Provided records >>
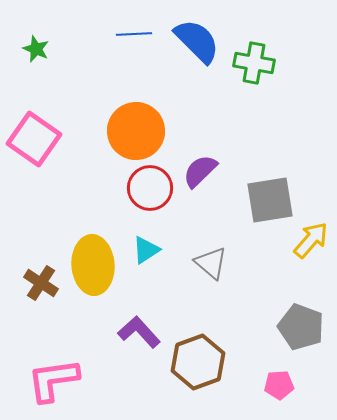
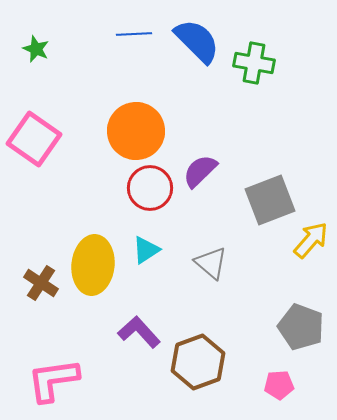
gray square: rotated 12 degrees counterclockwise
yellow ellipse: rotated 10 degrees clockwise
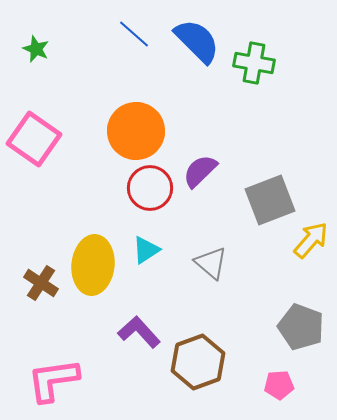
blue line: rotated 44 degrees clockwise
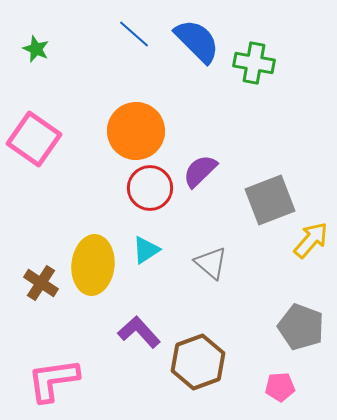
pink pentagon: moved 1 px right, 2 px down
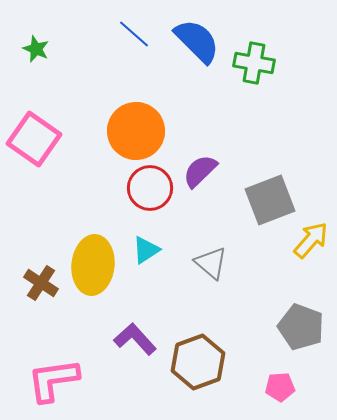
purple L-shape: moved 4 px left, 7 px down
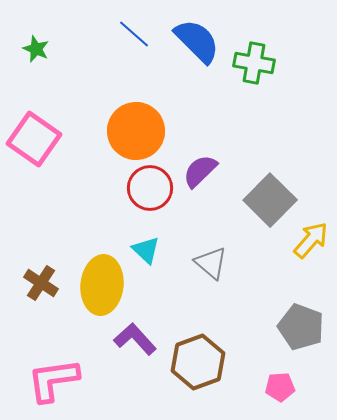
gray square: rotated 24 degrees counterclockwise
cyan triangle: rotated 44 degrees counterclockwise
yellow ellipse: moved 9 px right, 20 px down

Task prompt >> Collect every line of the entries that contains the word "yellow".

Solution to the exercise >>
yellow ellipse: rotated 10 degrees clockwise
yellow ellipse: moved 9 px right, 20 px down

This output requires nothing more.